Problem details:
For the entries below, say how many lines include the word "plus" and add nothing else.

Material provided:
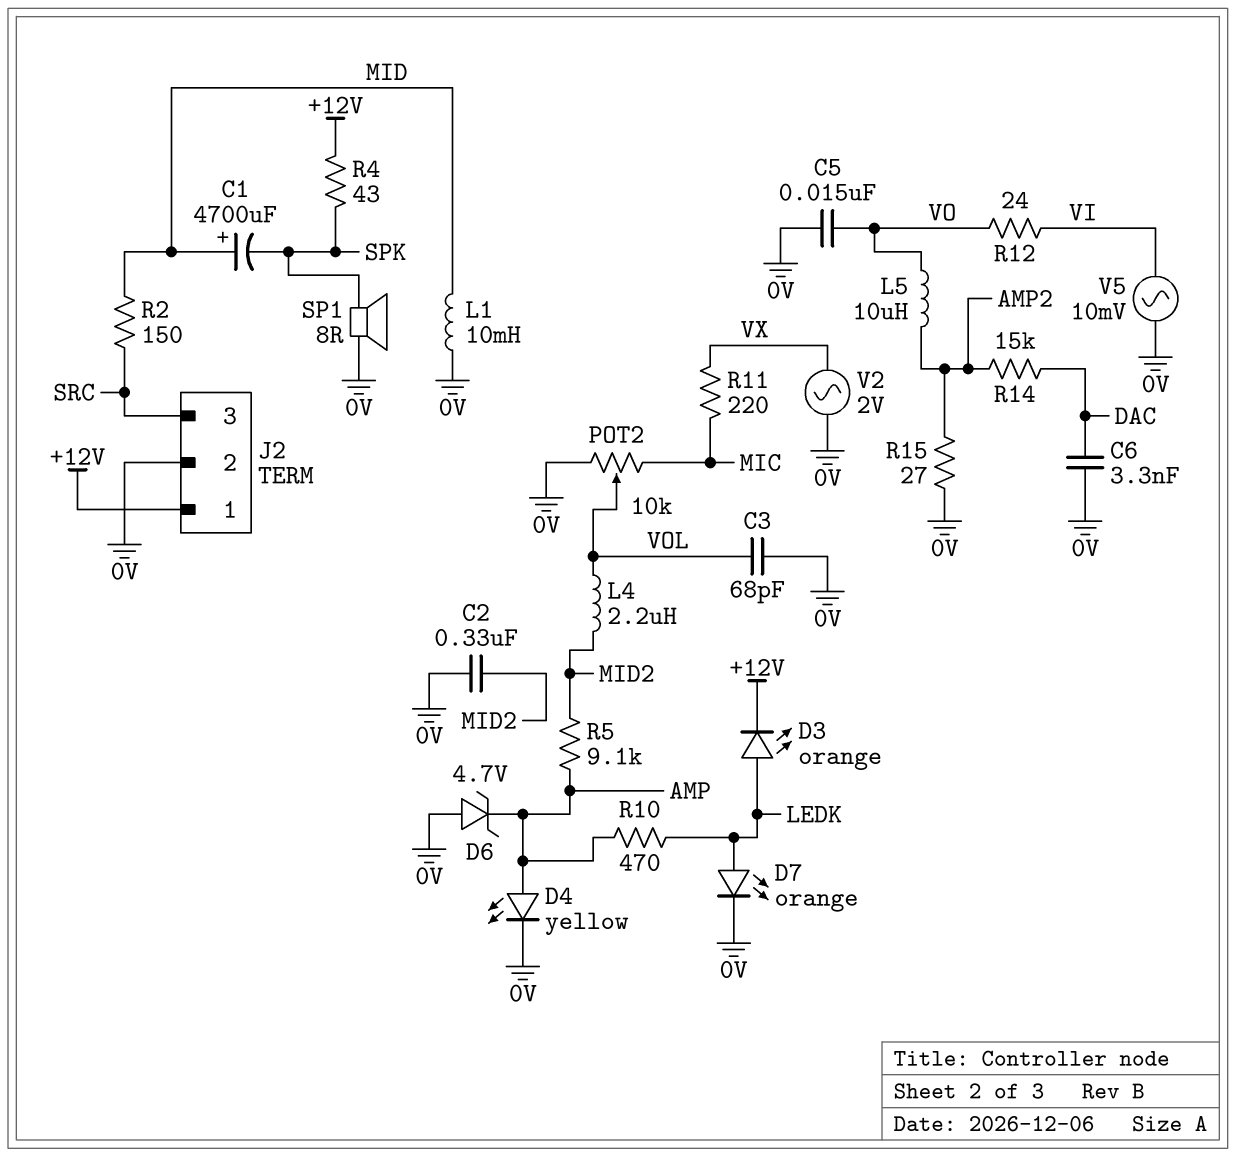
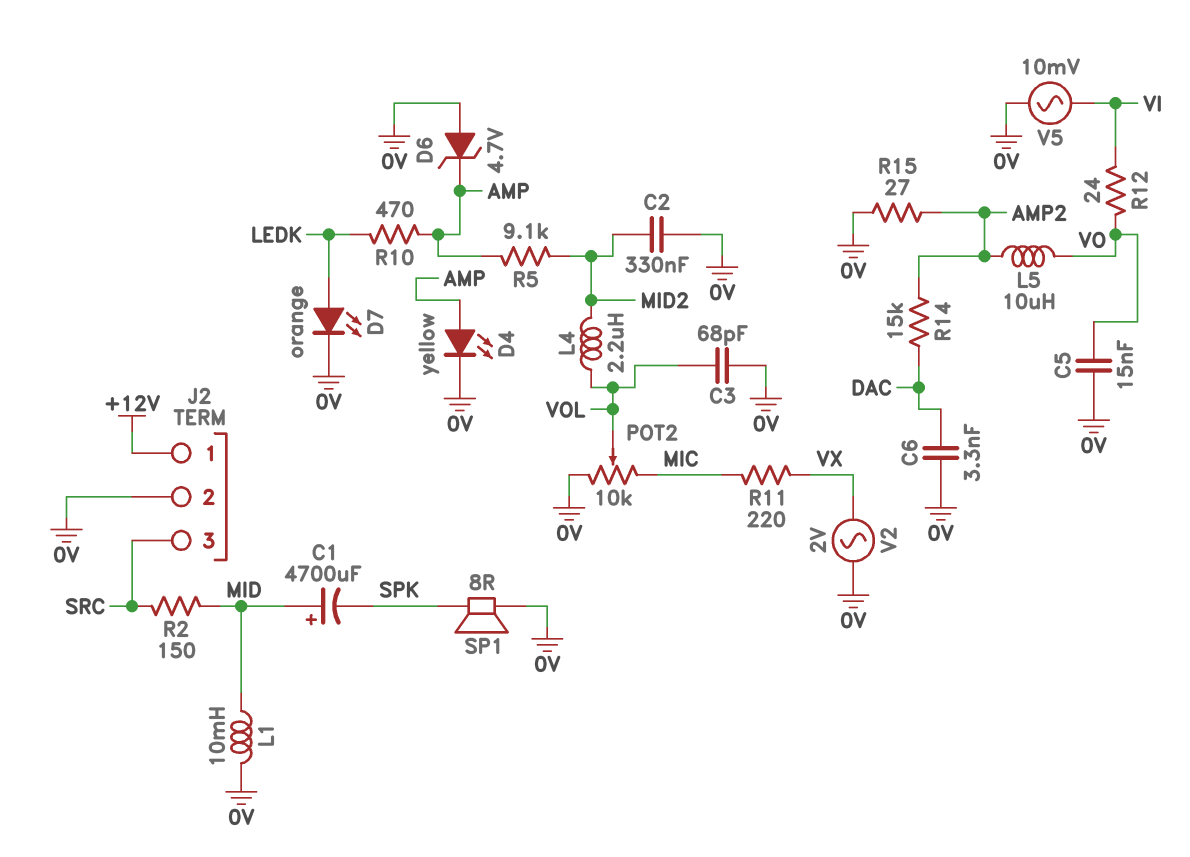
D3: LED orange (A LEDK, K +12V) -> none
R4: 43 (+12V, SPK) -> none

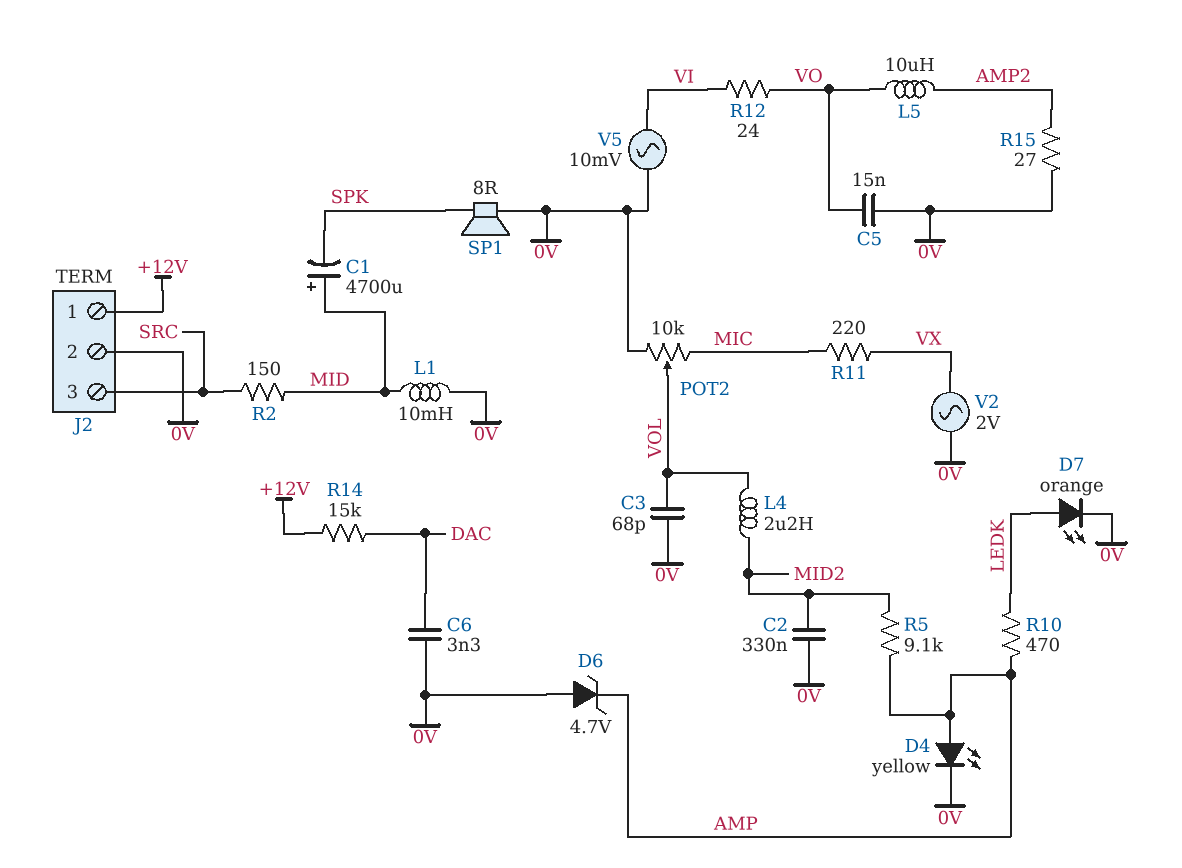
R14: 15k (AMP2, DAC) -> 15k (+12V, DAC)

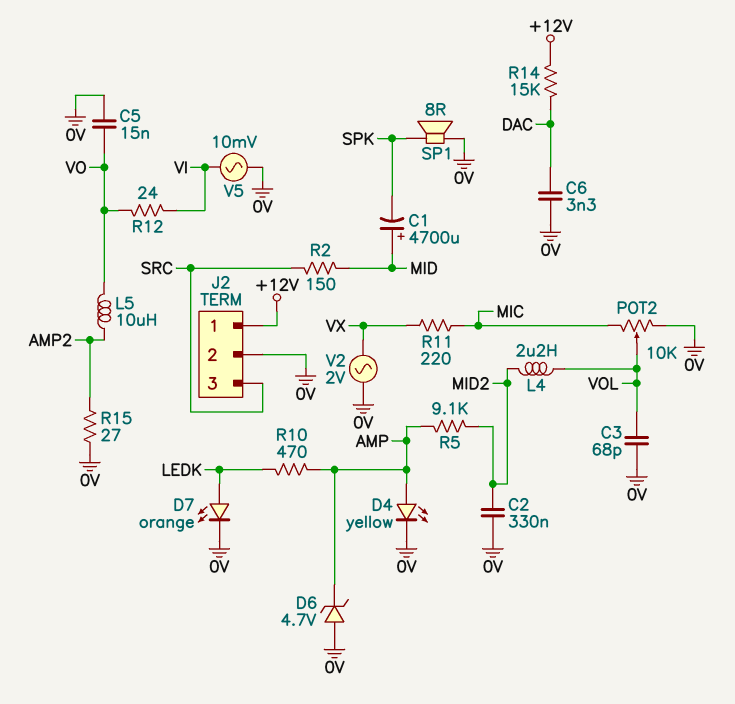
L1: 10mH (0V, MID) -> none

* * *

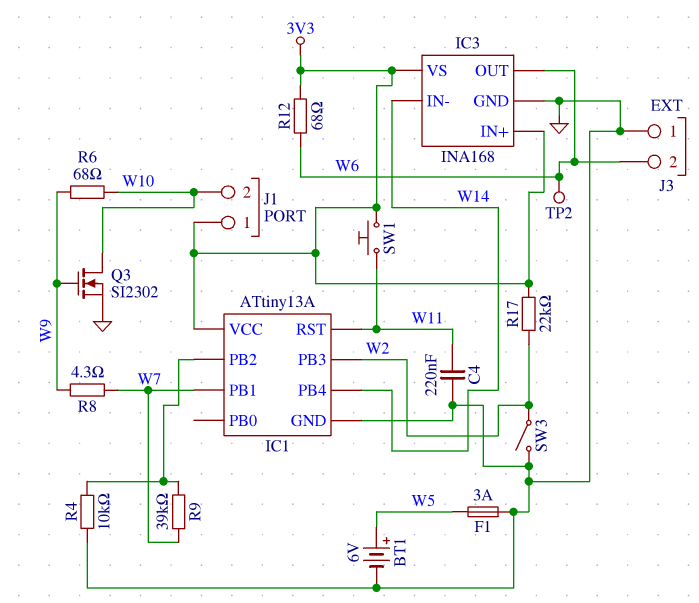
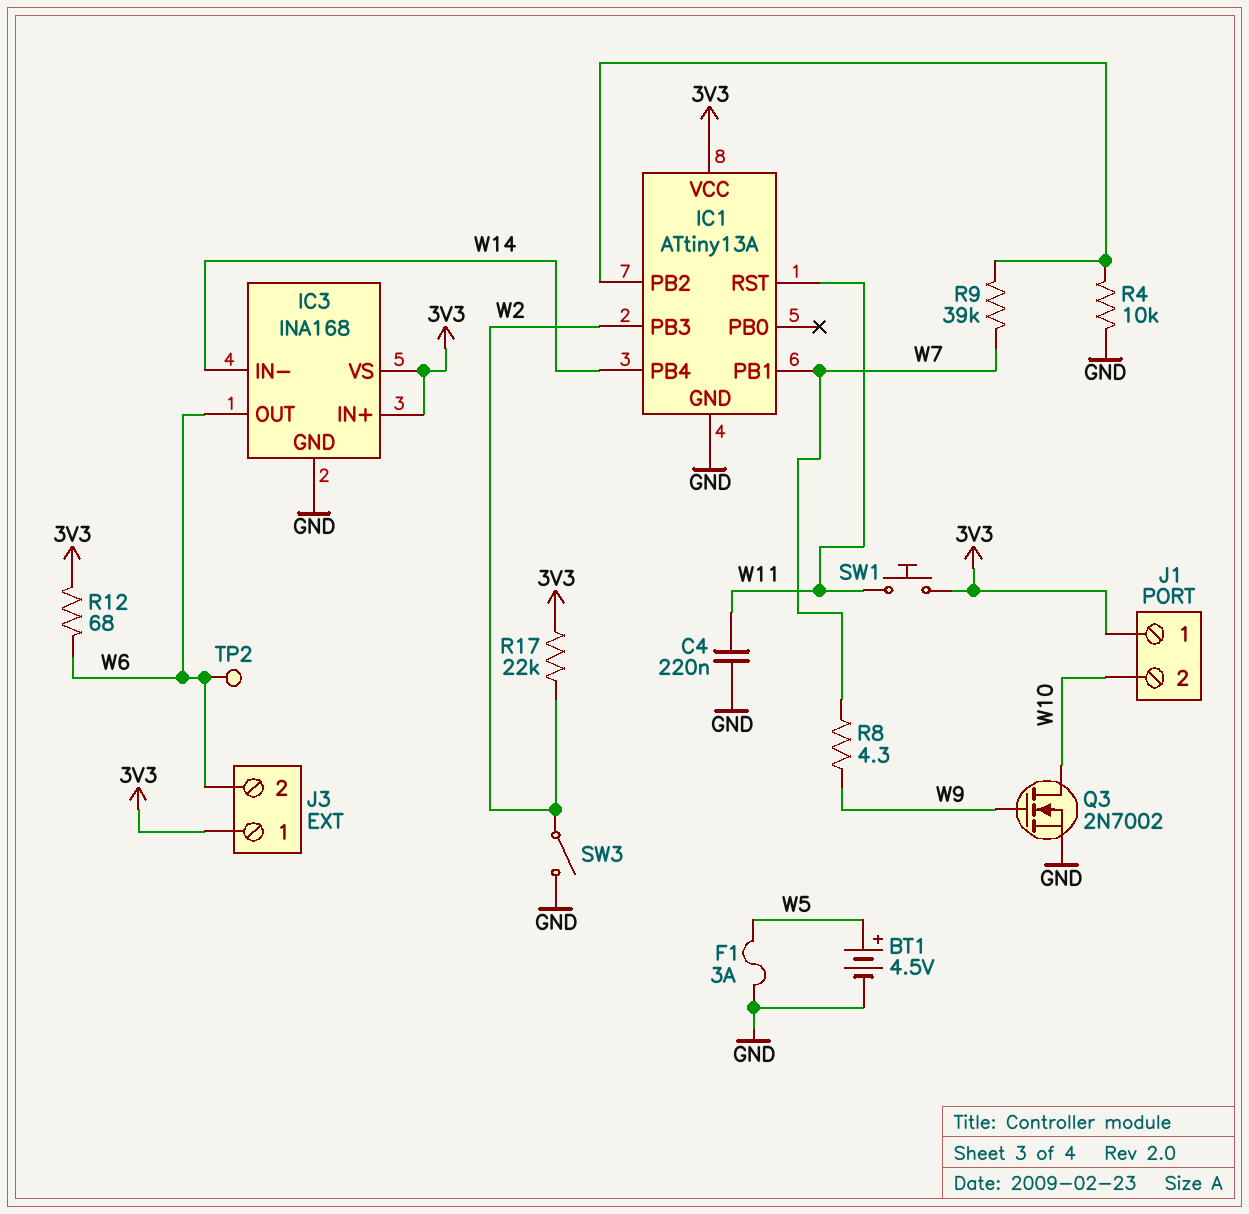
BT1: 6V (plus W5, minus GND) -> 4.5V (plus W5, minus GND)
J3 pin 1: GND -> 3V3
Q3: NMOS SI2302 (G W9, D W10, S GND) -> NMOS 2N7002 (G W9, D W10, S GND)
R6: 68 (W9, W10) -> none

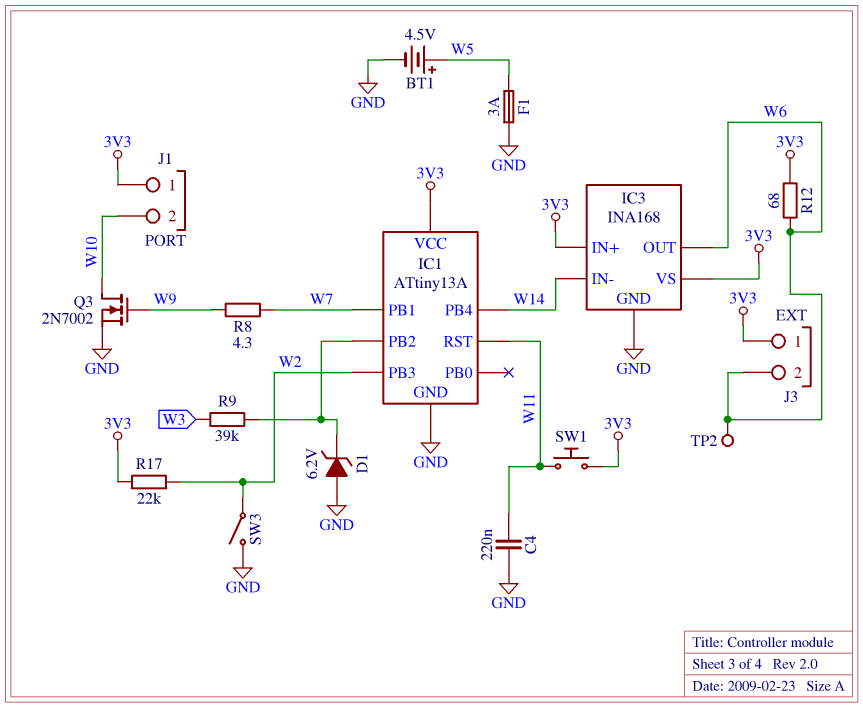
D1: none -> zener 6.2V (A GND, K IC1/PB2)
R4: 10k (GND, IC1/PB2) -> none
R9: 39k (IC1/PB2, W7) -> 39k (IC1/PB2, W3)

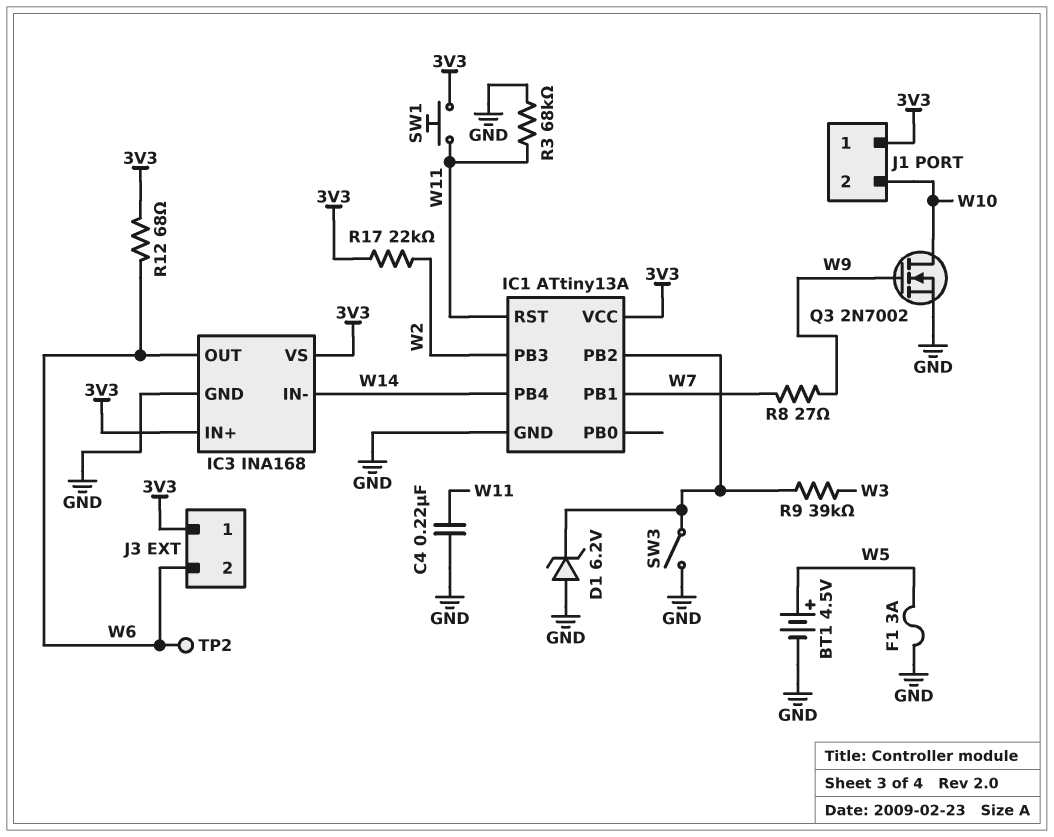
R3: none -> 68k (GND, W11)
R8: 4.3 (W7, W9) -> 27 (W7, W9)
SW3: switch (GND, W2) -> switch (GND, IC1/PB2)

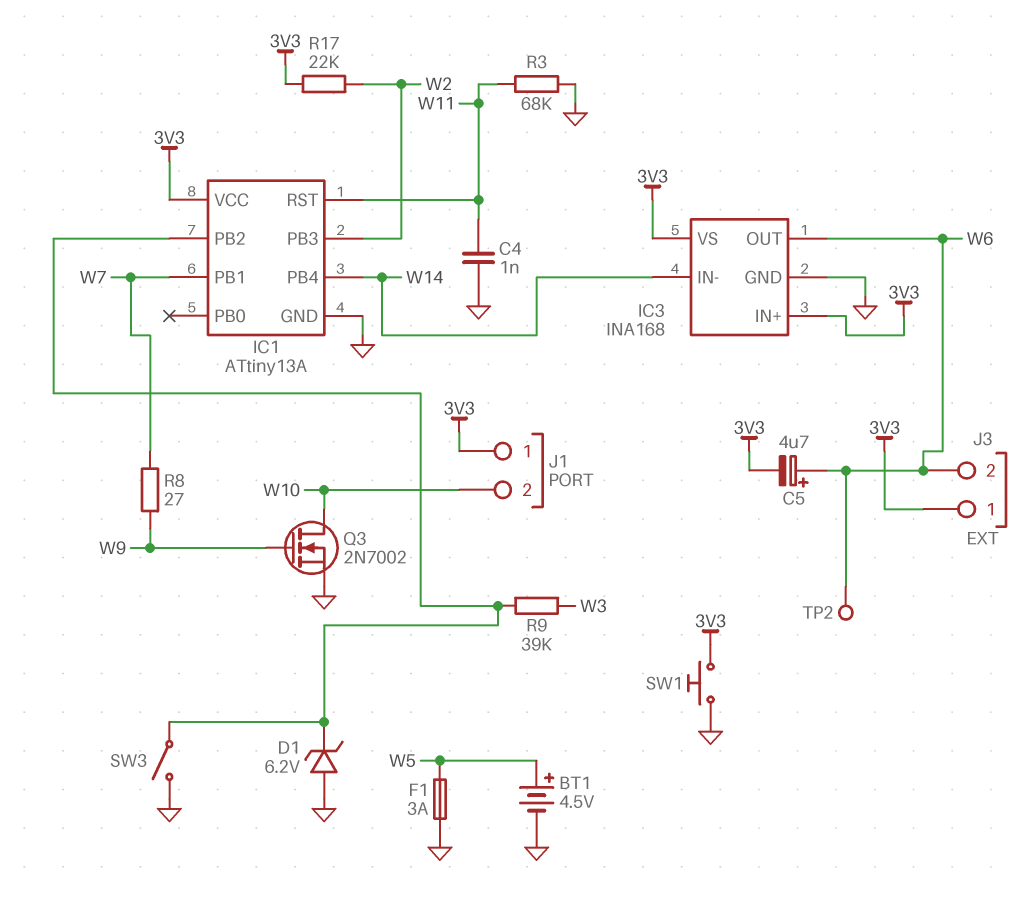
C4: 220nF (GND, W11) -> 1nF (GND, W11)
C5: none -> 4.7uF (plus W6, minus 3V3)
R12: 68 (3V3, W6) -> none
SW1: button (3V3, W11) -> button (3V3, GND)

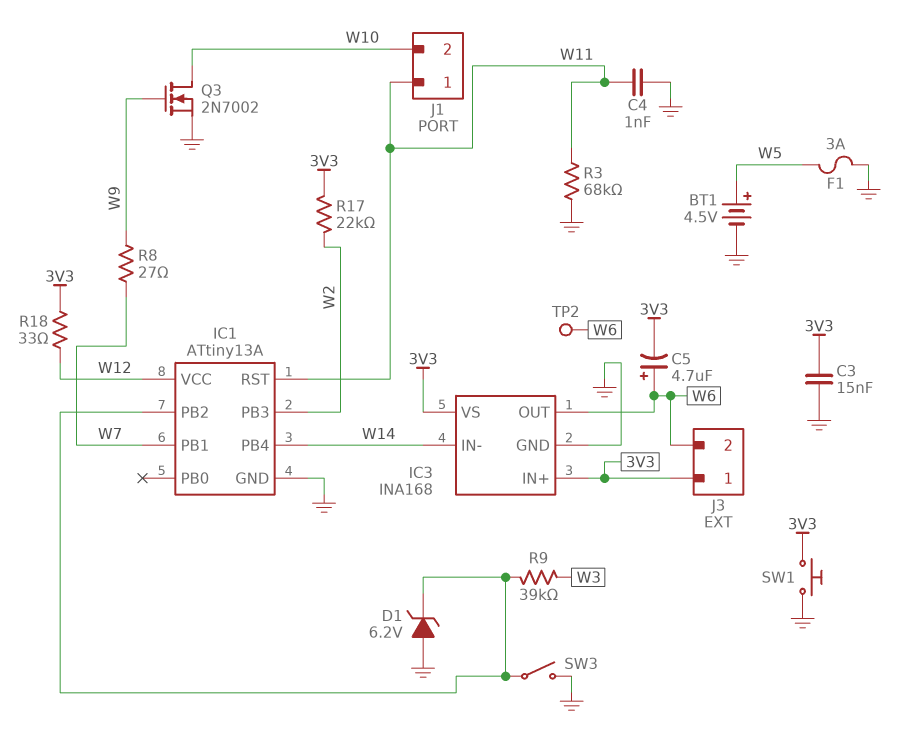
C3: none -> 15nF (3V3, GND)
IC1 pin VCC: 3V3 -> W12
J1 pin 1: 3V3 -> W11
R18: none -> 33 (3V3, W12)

Solution for this problem:
2